[Scene change data]
──────────────────────────────
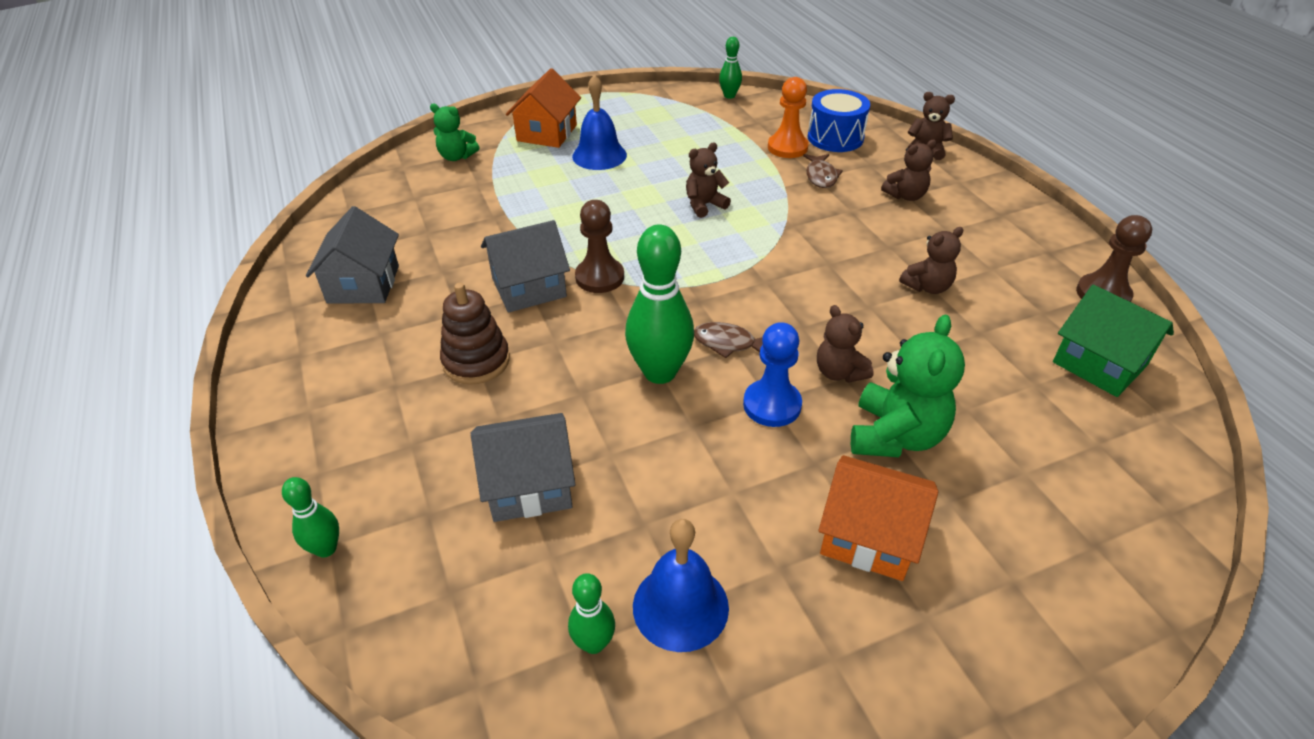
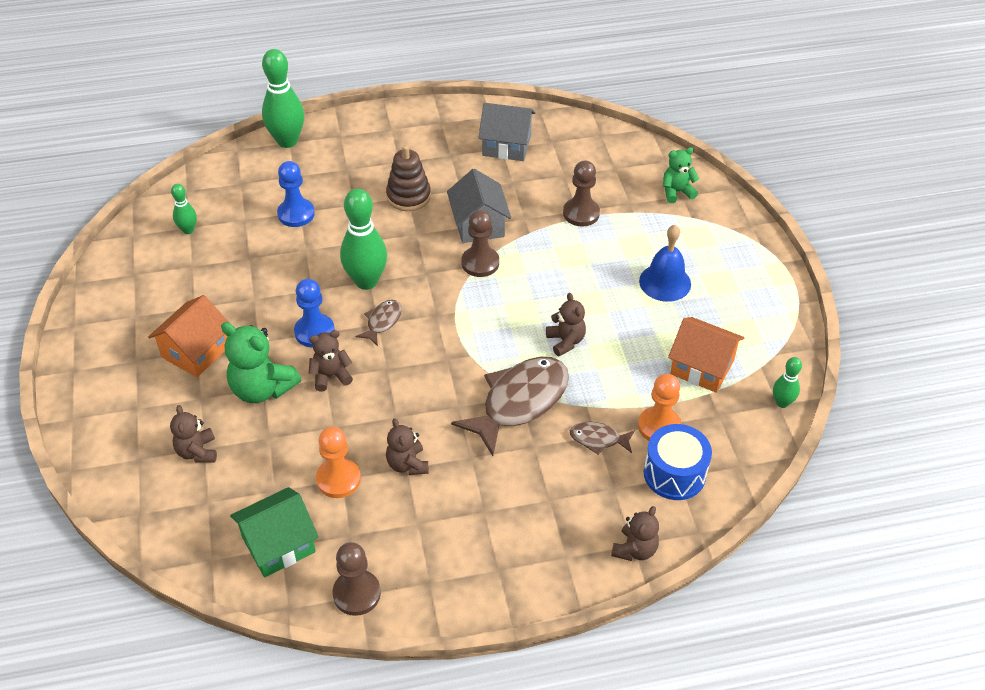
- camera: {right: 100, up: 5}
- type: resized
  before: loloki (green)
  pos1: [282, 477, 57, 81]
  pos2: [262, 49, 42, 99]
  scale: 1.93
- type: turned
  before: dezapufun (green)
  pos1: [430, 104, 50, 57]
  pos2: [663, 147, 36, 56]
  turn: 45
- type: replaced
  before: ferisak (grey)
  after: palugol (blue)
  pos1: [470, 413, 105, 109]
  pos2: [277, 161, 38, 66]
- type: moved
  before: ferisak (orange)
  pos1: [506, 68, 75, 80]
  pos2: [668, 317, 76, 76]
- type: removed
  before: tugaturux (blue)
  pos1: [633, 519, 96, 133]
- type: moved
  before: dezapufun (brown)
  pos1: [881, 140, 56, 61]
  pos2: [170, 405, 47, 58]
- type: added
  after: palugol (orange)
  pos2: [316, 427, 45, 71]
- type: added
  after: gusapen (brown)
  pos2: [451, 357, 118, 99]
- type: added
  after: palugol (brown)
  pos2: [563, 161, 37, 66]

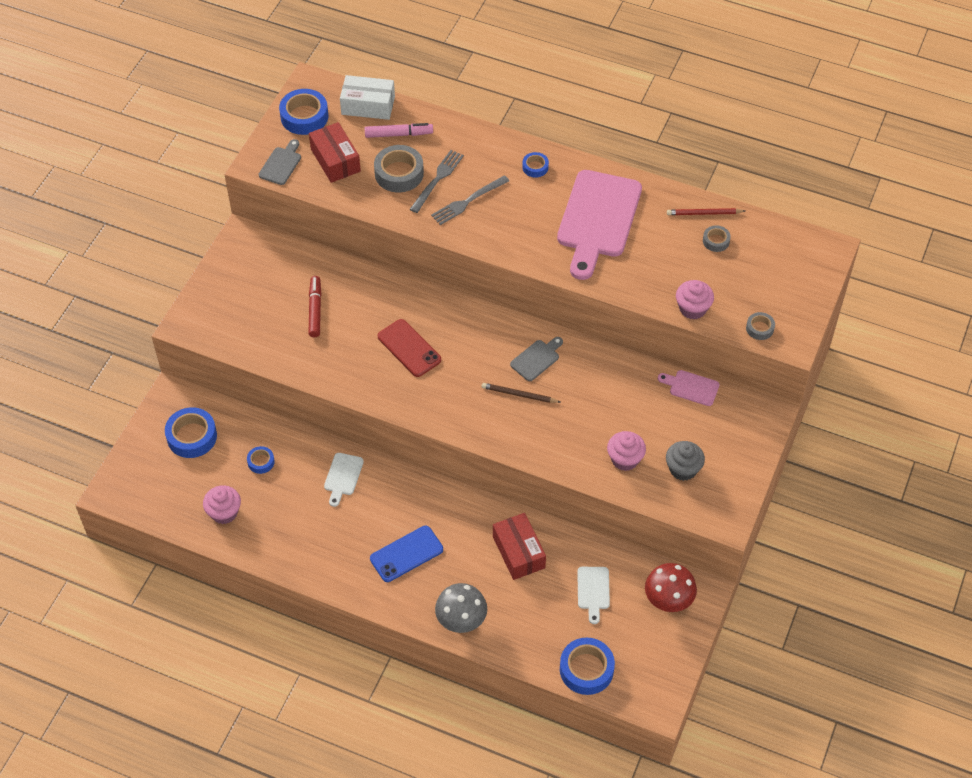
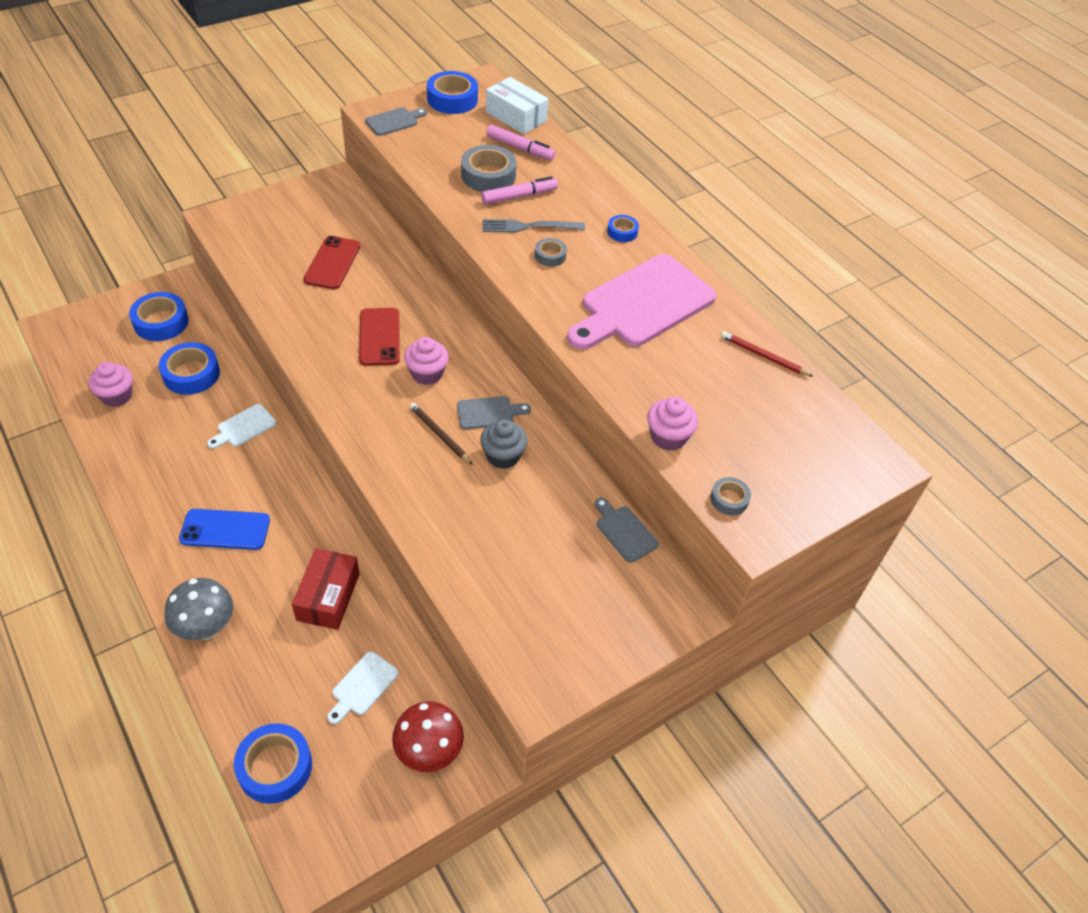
- camera: {right: 30, up: -5}
- type: resized
  before: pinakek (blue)
  pos1: [247, 446, 28, 28]
  pos2: [159, 342, 61, 53]
  scale: 1.87
- type: replaced
  before: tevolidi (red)
  after: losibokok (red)
  pos1: [308, 276, 14, 61]
  pos2: [303, 236, 57, 53]
- type: removed
  before: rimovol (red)
  pos1: [309, 122, 52, 61]
- type: replaced
  before: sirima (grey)
  after: tevolidi (pink)
  pos1: [410, 150, 54, 63]
  pos2: [481, 176, 77, 28]
- type: moved
  before:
──────────────────────────────
(EXERCISE GOAL):
Which lines in the entries above contain "orange"? Pull each of them out.

(OUTPUT FOR THIS TASK):
  before: ferisak (orange)
  after: palugol (orange)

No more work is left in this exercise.